>>>>>

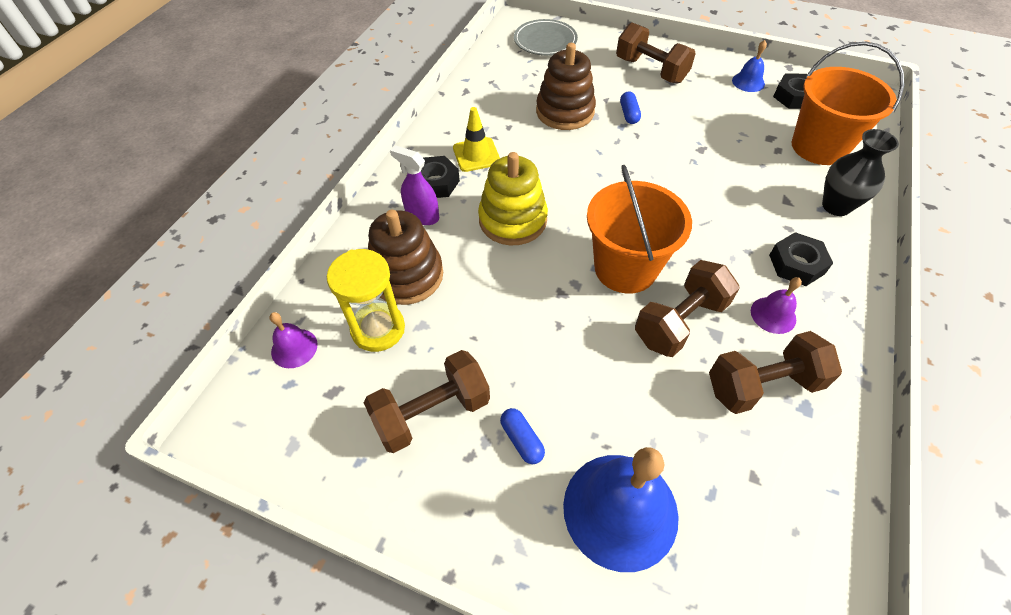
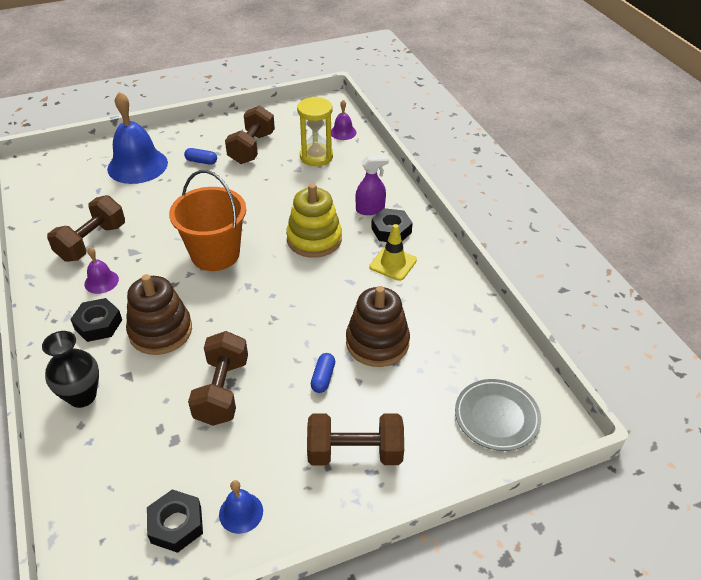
camera: 135 degrees right, 10 degrees down
(407, 275) = (335, 181): brown stacking toy -> brown stacking toy (160, 331)
(629, 114) = (323, 378): blue capsule -> blue capsule turned 60 degrees clockwise
(680, 322) = (159, 245): brown dumbbell -> brown dumbbell (222, 391)
(818, 147) = (120, 459): orange bucket -> none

<<<<<

## WORK REQUEST
Reproduce the records above exactly, starting with the line that contains "(680, 322) = (159, 245): brown" and ending with the last line.

## ANSWER TO THIS PROBLEM
(680, 322) = (159, 245): brown dumbbell -> brown dumbbell (222, 391)
(818, 147) = (120, 459): orange bucket -> none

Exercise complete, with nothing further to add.